*Action item*
There should be no pictures in your answer, only an exact copy of the lines from the one with "none -> cyan plate D5:D6 level 2" through the end of the material.

*Source material*
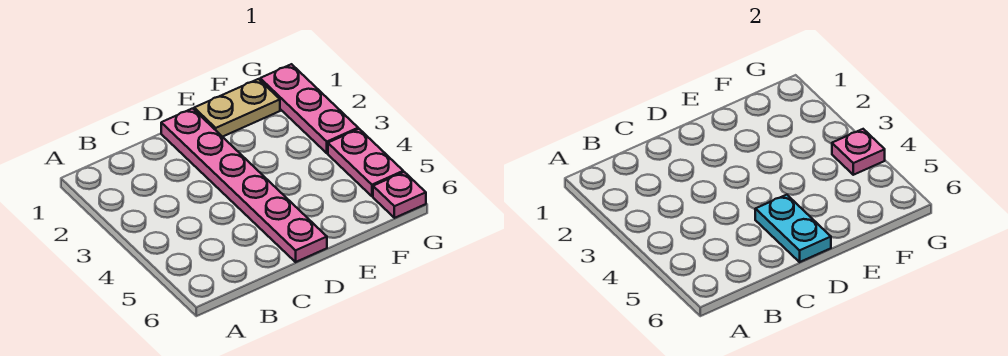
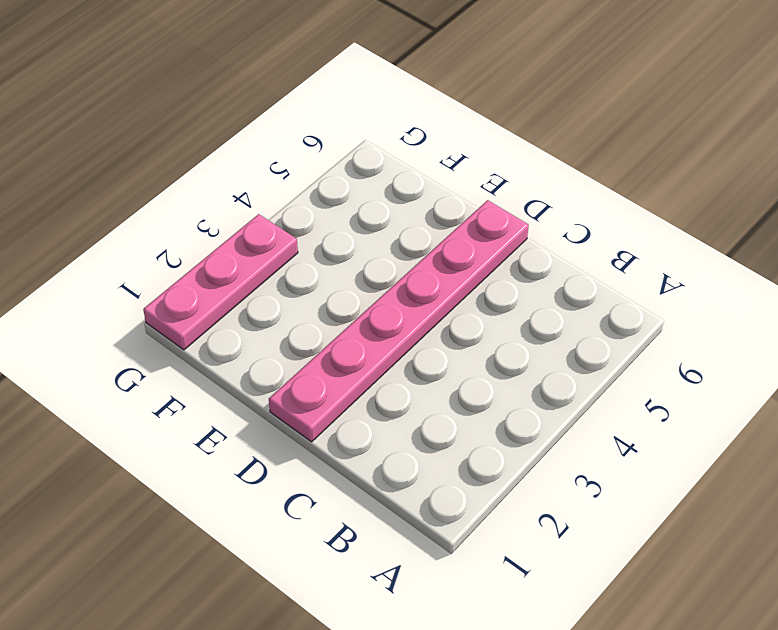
none -> tan plate E1:F1 level 1
none -> pink plate G4:G5 level 1

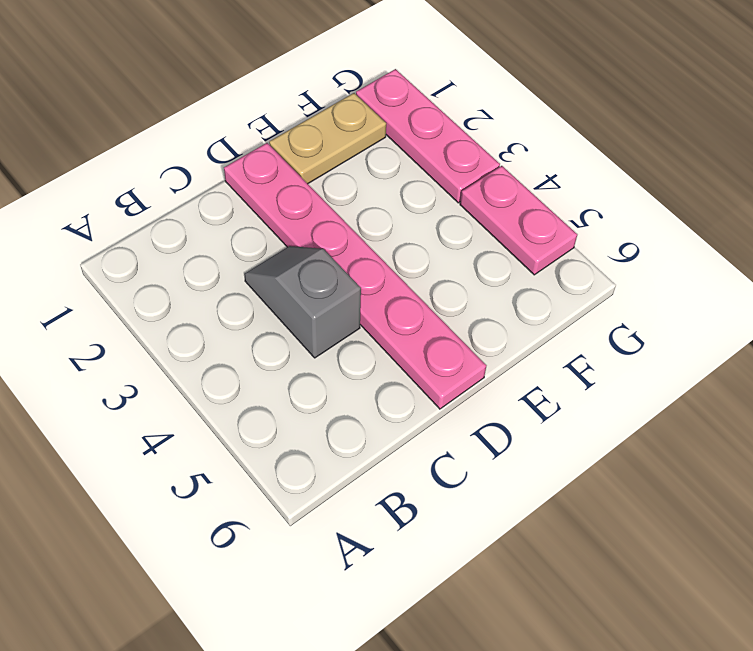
grey slope C3:C4 level 1 top 4 -> none
none -> pink plate G6 level 1
none -> cyan plate D5:D6 level 2

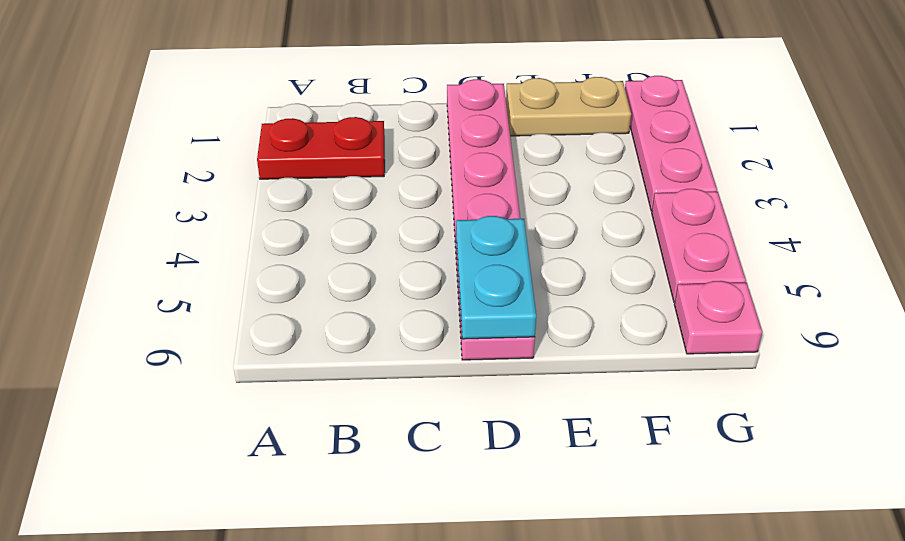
red plate A2:B2 level 1 -> none
none -> pink plate G4 level 2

*Your response*
none -> cyan plate D5:D6 level 2

red plate A2:B2 level 1 -> none
none -> pink plate G4 level 2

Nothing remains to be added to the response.